### Provided records
+---+
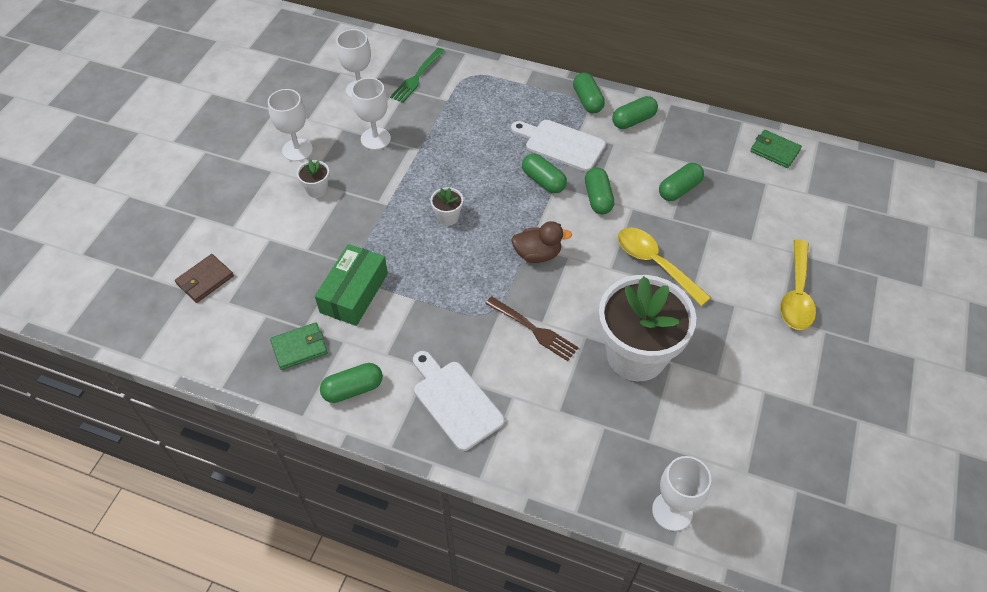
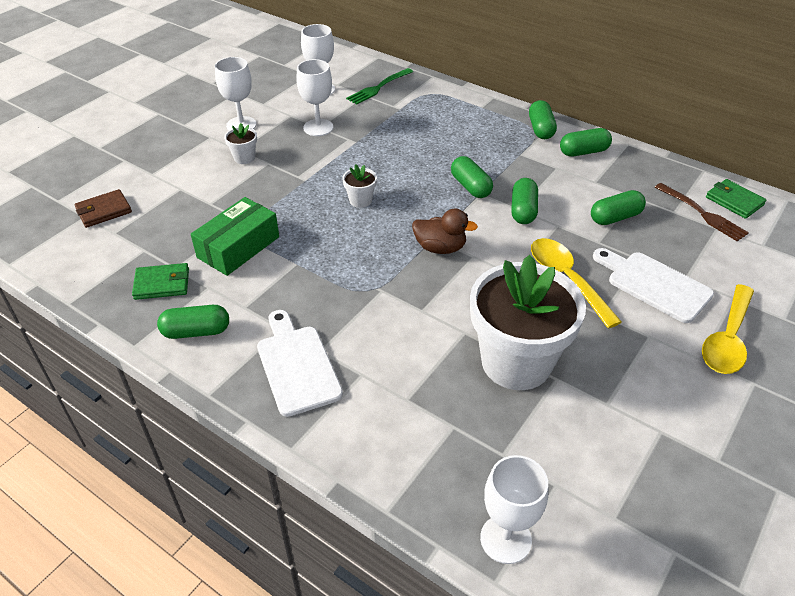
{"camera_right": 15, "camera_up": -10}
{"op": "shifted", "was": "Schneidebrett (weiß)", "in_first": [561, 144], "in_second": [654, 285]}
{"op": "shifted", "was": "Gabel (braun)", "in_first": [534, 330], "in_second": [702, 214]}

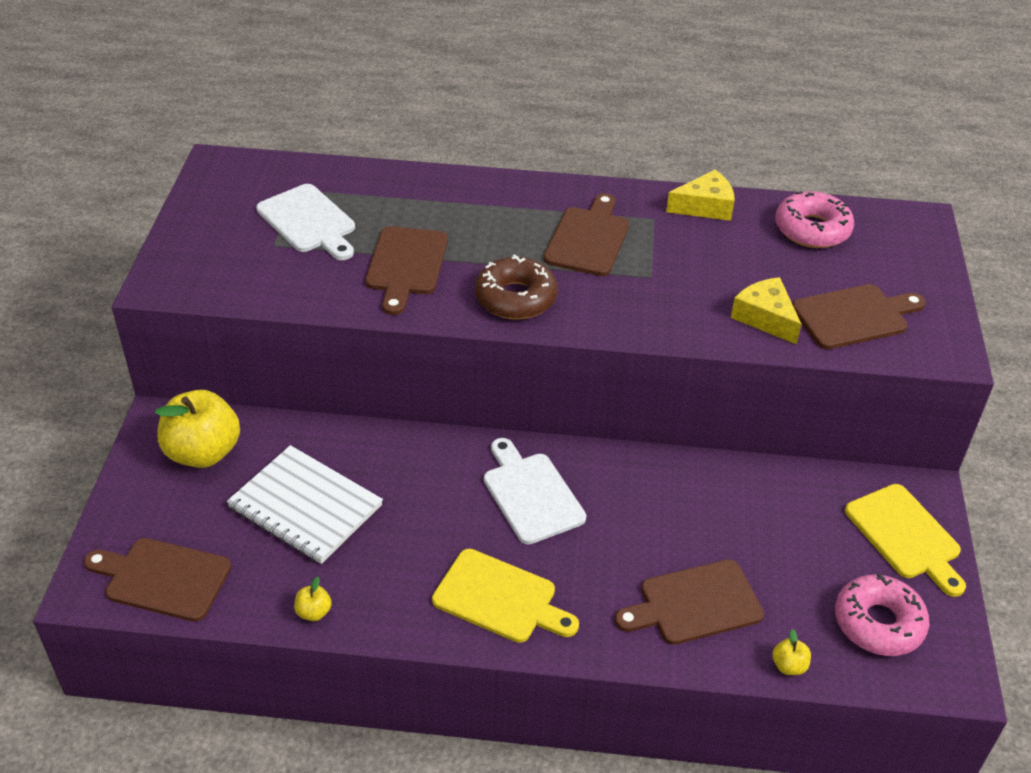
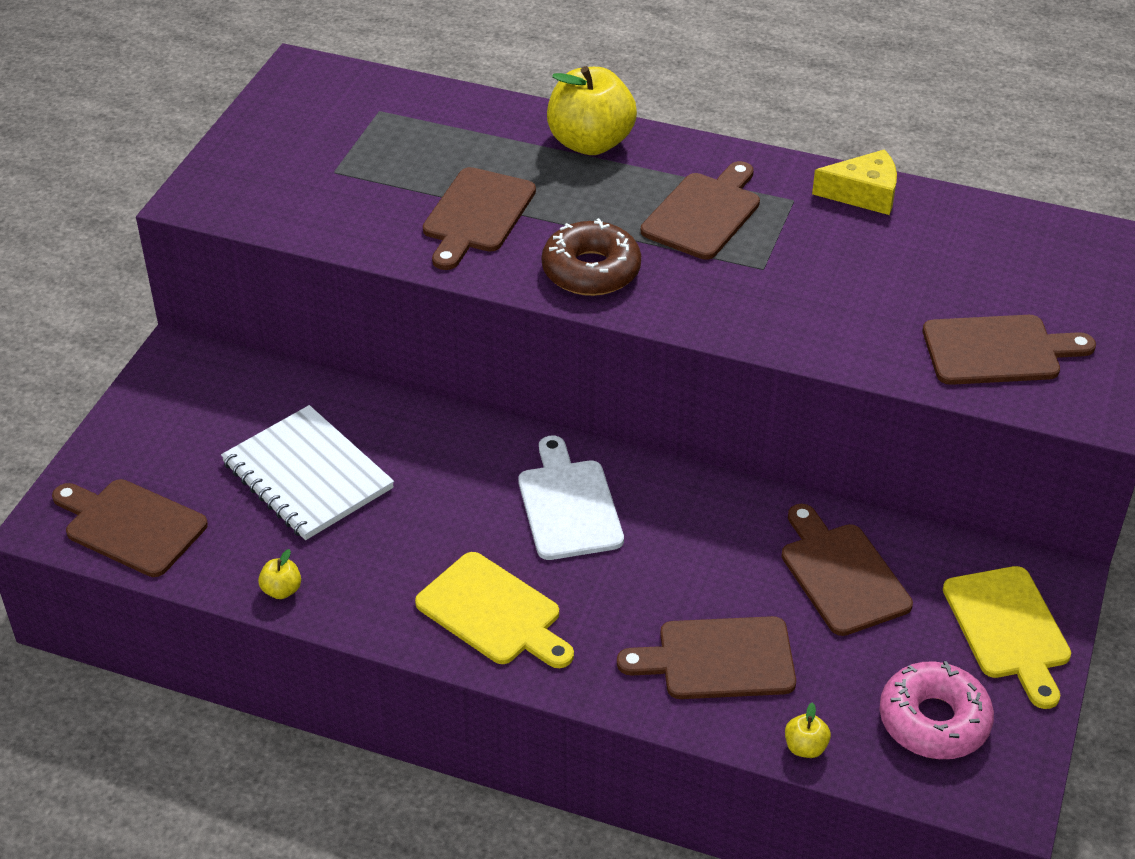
{"camera_right": 15, "camera_up": 0}
{"op": "gone", "was": "Schneidebrett (weiß)", "in_first": [308, 221]}
{"op": "gone", "was": "Donut (rosa)", "in_first": [812, 229]}
{"op": "gone", "was": "Käse (gelb)", "in_first": [765, 318]}
{"op": "shifted", "was": "Apfel (gelb)", "in_first": [203, 452], "in_second": [590, 143]}
{"op": "new", "now": "Schneidebrett (braun)", "in_second": [841, 574]}

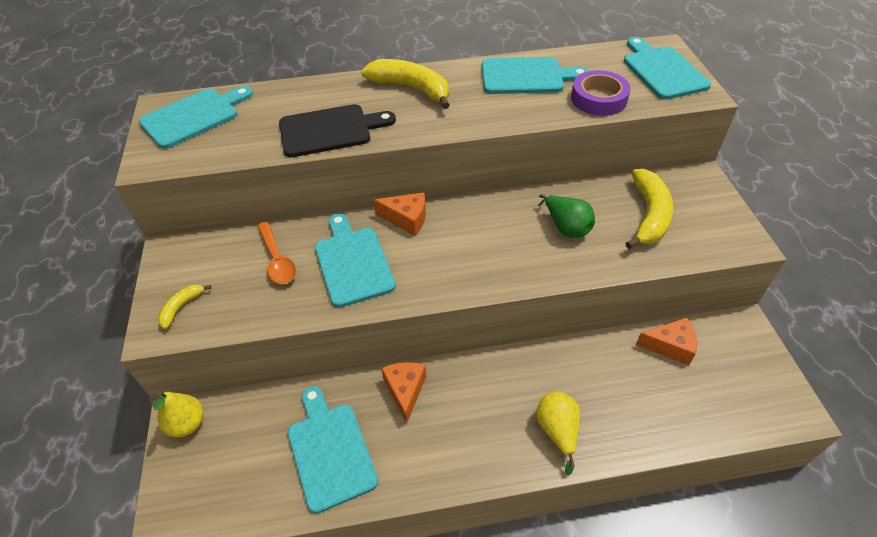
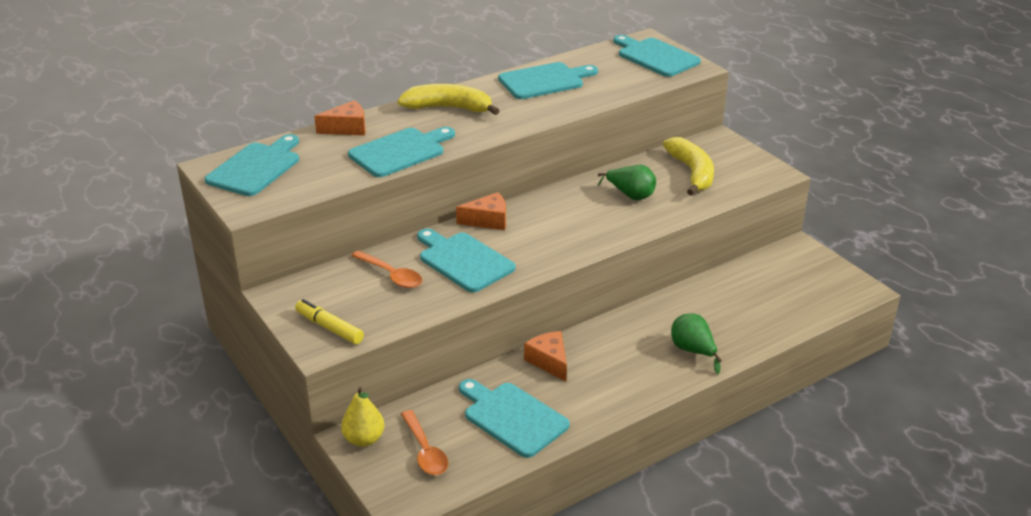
{"camera_right": -25, "camera_up": -15}
{"op": "gone", "was": "Klebeband (lila)", "in_first": [598, 99]}
{"op": "repainted", "was": "Schneidebrett (schwarz)", "now": "Schneidebrett (türkis)", "in_first": [330, 130], "in_second": [400, 151]}
{"op": "swapped", "was": "Banane (gelb)", "now": "Filzstift (gelb)", "in_first": [181, 307], "in_second": [329, 328]}
{"op": "shifted", "was": "Käse (orange)", "in_first": [670, 346], "in_second": [347, 128]}
{"op": "repainted", "was": "Birne (gelb)", "now": "Birne (grün)", "in_first": [557, 431], "in_second": [693, 351]}
{"op": "new", "now": "Löffel (orange)", "in_second": [425, 451]}

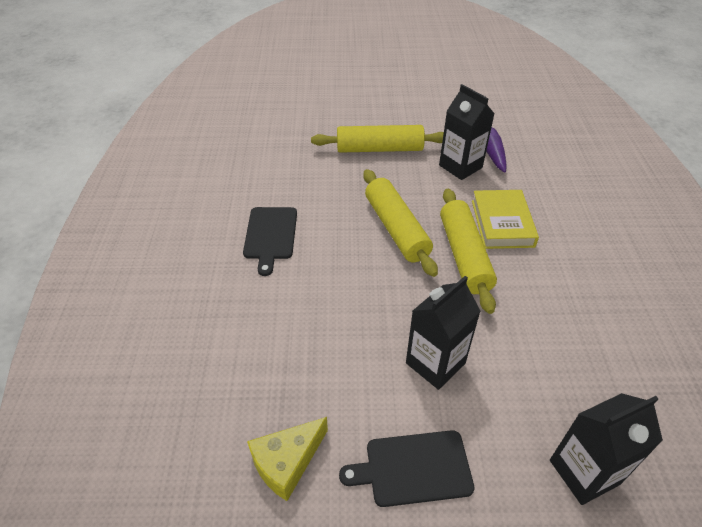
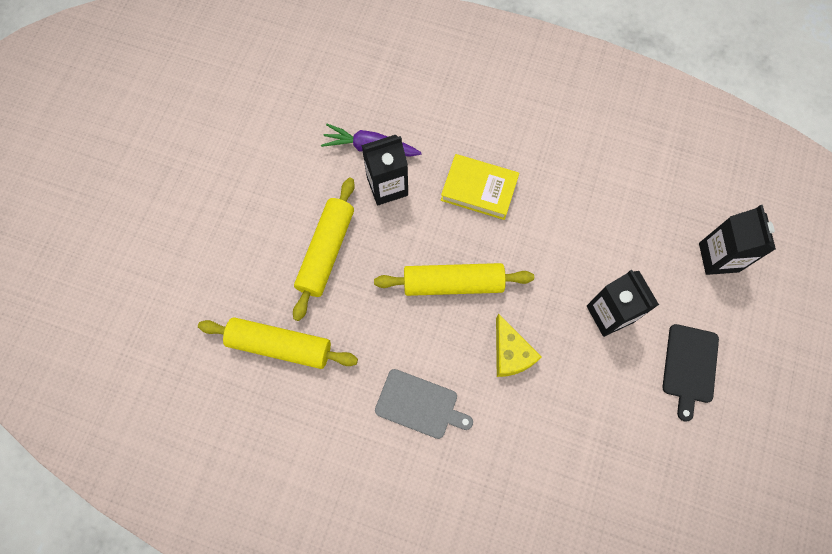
{"camera_right": -70, "camera_up": 25}
{"op": "shifted", "was": "Nudelholz (gelb)", "in_first": [464, 255], "in_second": [280, 346]}
{"op": "repainted", "was": "Schneidebrett (schwarz)", "now": "Schneidebrett (grau)", "in_first": [270, 235], "in_second": [419, 405]}
{"op": "shifted", "was": "Käse (gelb)", "in_first": [287, 462], "in_second": [510, 353]}

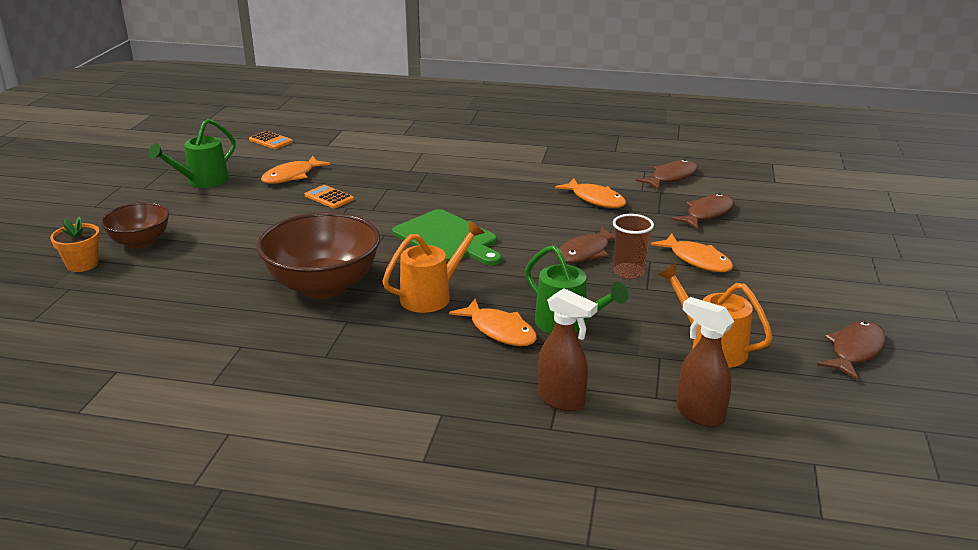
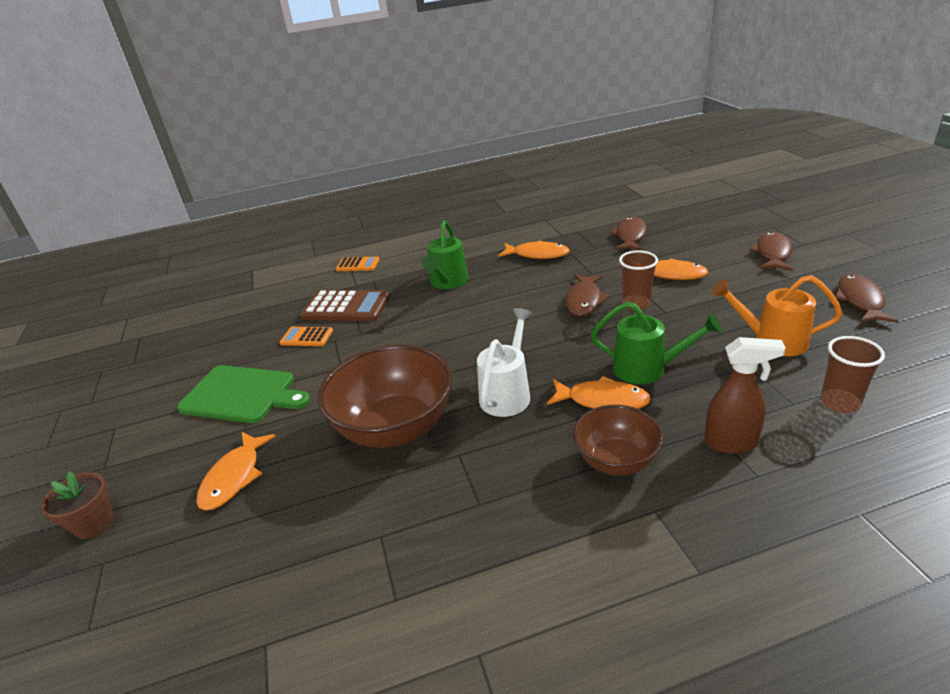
{"camera_right": -25, "camera_up": 5}
{"op": "shifted", "was": "Gießkanne (grün)", "in_first": [202, 181], "in_second": [447, 283]}
{"op": "shifted", "was": "Taschenrechner (orange)", "in_first": [270, 141], "in_second": [358, 265]}
{"op": "shifted", "was": "Fisch (orange)", "in_first": [291, 176], "in_second": [234, 477]}
{"op": "shifted", "was": "Fisch (braun)", "in_first": [671, 177], "in_second": [772, 253]}
{"op": "shifted", "was": "Schüssel (braun)", "in_first": [140, 242], "in_second": [616, 461]}
{"op": "shifted", "was": "Schneidebrett (grün)", "in_first": [447, 238], "in_second": [242, 394]}
{"op": "repainted", "was": "Blumentopf (orange)", "now": "Blumentopf (braun)", "in_first": [82, 264], "in_second": [94, 523]}
{"op": "repainted", "was": "Gießkanne (orange)", "now": "Gießkanne (weiß)", "in_first": [432, 296], "in_second": [508, 393]}
{"op": "swapped", "was": "Sprühflasche (braun)", "now": "Becher (braun)", "in_first": [699, 414], "in_second": [839, 403]}
{"op": "new", "now": "Taschenrechner (braun)", "in_second": [346, 307]}

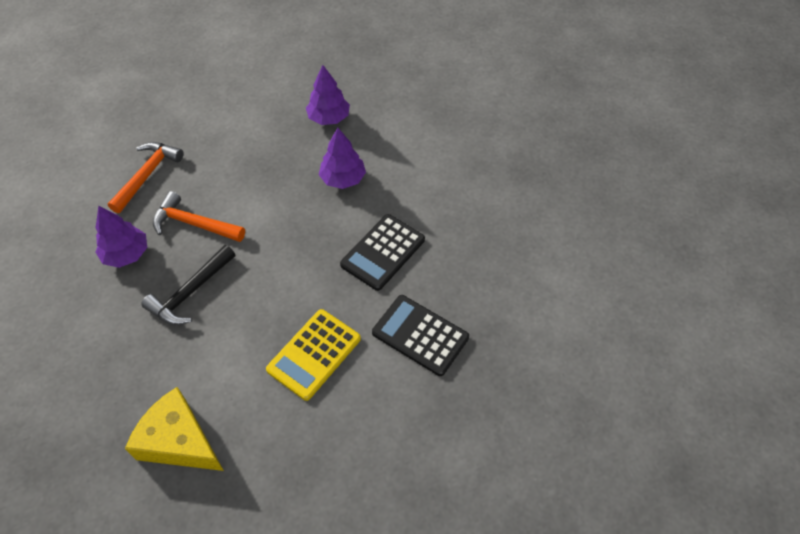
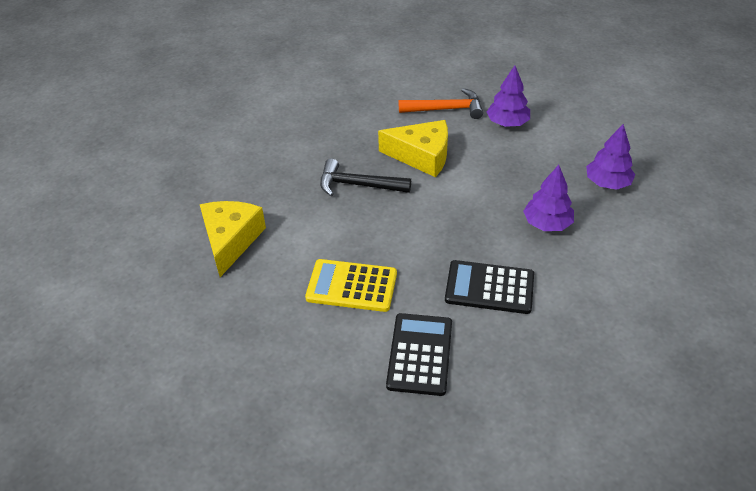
{"camera_right": 65, "camera_up": -10}
{"op": "swapped", "was": "Hammer (orange)", "now": "Käse (gelb)", "in_first": [194, 224], "in_second": [422, 156]}
{"op": "shifted", "was": "Baum (lila)", "in_first": [126, 254], "in_second": [507, 123]}

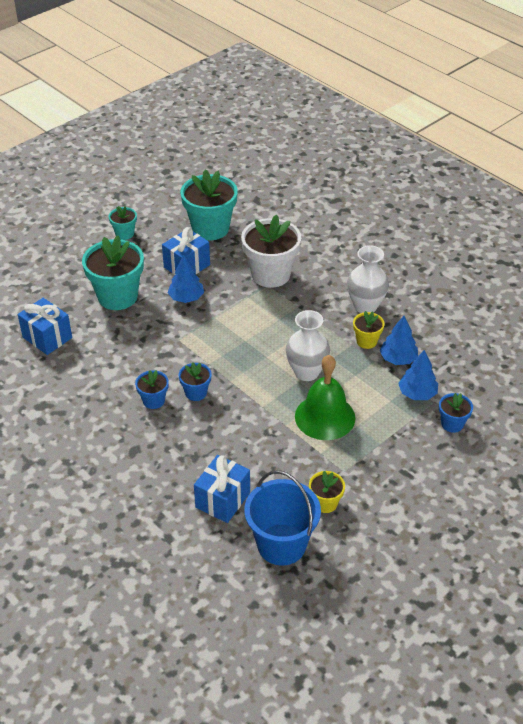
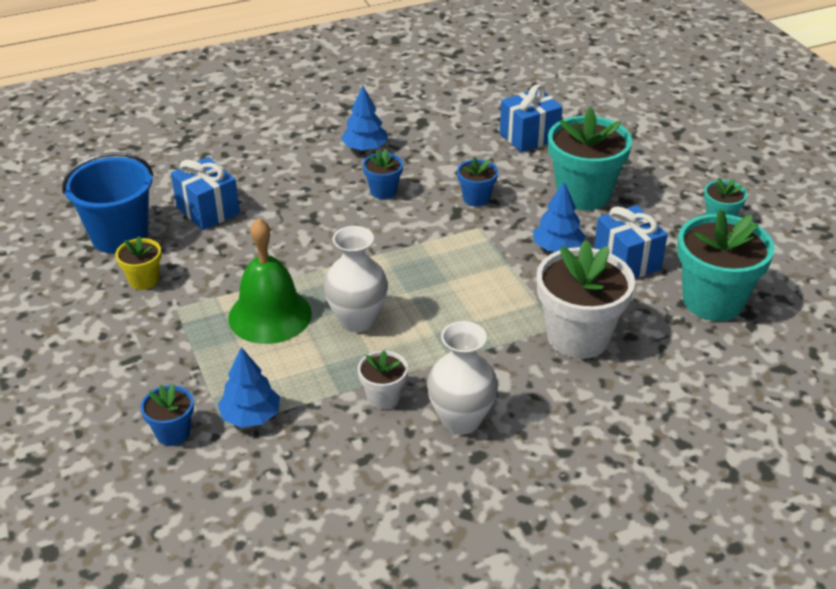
{"camera_right": 110, "camera_up": -5}
{"op": "repainted", "was": "Blumentopf (gelb)", "now": "Blumentopf (weiß)", "in_first": [366, 341], "in_second": [383, 397]}
{"op": "shifted", "was": "Baum (blau)", "in_first": [398, 359], "in_second": [365, 148]}
{"op": "shifted", "was": "Blumentopf (blau)", "in_first": [196, 393], "in_second": [476, 198]}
+---+
### Exercise details
The material above should be printed again exactly, with each picture left out.

### Problem solution
{"camera_right": 15, "camera_up": -10}
{"op": "shifted", "was": "Schneidebrett (weiß)", "in_first": [561, 144], "in_second": [654, 285]}
{"op": "shifted", "was": "Gabel (braun)", "in_first": [534, 330], "in_second": [702, 214]}

{"camera_right": 15, "camera_up": 0}
{"op": "gone", "was": "Schneidebrett (weiß)", "in_first": [308, 221]}
{"op": "gone", "was": "Donut (rosa)", "in_first": [812, 229]}
{"op": "gone", "was": "Käse (gelb)", "in_first": [765, 318]}
{"op": "shifted", "was": "Apfel (gelb)", "in_first": [203, 452], "in_second": [590, 143]}
{"op": "new", "now": "Schneidebrett (braun)", "in_second": [841, 574]}

{"camera_right": -25, "camera_up": -15}
{"op": "gone", "was": "Klebeband (lila)", "in_first": [598, 99]}
{"op": "repainted", "was": "Schneidebrett (schwarz)", "now": "Schneidebrett (türkis)", "in_first": [330, 130], "in_second": [400, 151]}
{"op": "swapped", "was": "Banane (gelb)", "now": "Filzstift (gelb)", "in_first": [181, 307], "in_second": [329, 328]}
{"op": "shifted", "was": "Käse (orange)", "in_first": [670, 346], "in_second": [347, 128]}
{"op": "repainted", "was": "Birne (gelb)", "now": "Birne (grün)", "in_first": [557, 431], "in_second": [693, 351]}
{"op": "new", "now": "Löffel (orange)", "in_second": [425, 451]}

{"camera_right": -70, "camera_up": 25}
{"op": "shifted", "was": "Nudelholz (gelb)", "in_first": [464, 255], "in_second": [280, 346]}
{"op": "repainted", "was": "Schneidebrett (schwarz)", "now": "Schneidebrett (grau)", "in_first": [270, 235], "in_second": [419, 405]}
{"op": "shifted", "was": "Käse (gelb)", "in_first": [287, 462], "in_second": [510, 353]}

{"camera_right": -25, "camera_up": 5}
{"op": "shifted", "was": "Gießkanne (grün)", "in_first": [202, 181], "in_second": [447, 283]}
{"op": "shifted", "was": "Taschenrechner (orange)", "in_first": [270, 141], "in_second": [358, 265]}
{"op": "shifted", "was": "Fisch (orange)", "in_first": [291, 176], "in_second": [234, 477]}
{"op": "shifted", "was": "Fisch (braun)", "in_first": [671, 177], "in_second": [772, 253]}
{"op": "shifted", "was": "Schüssel (braun)", "in_first": [140, 242], "in_second": [616, 461]}
{"op": "shifted", "was": "Schneidebrett (grün)", "in_first": [447, 238], "in_second": [242, 394]}
{"op": "repainted", "was": "Blumentopf (orange)", "now": "Blumentopf (braun)", "in_first": [82, 264], "in_second": [94, 523]}
{"op": "repainted", "was": "Gießkanne (orange)", "now": "Gießkanne (weiß)", "in_first": [432, 296], "in_second": [508, 393]}
{"op": "swapped", "was": "Sprühflasche (braun)", "now": "Becher (braun)", "in_first": [699, 414], "in_second": [839, 403]}
{"op": "new", "now": "Taschenrechner (braun)", "in_second": [346, 307]}

{"camera_right": 65, "camera_up": -10}
{"op": "swapped", "was": "Hammer (orange)", "now": "Käse (gelb)", "in_first": [194, 224], "in_second": [422, 156]}
{"op": "shifted", "was": "Baum (lila)", "in_first": [126, 254], "in_second": [507, 123]}

{"camera_right": 110, "camera_up": -5}
{"op": "repainted", "was": "Blumentopf (gelb)", "now": "Blumentopf (weiß)", "in_first": [366, 341], "in_second": [383, 397]}
{"op": "shifted", "was": "Baum (blau)", "in_first": [398, 359], "in_second": [365, 148]}
{"op": "shifted", "was": "Blumentopf (blau)", "in_first": [196, 393], "in_second": [476, 198]}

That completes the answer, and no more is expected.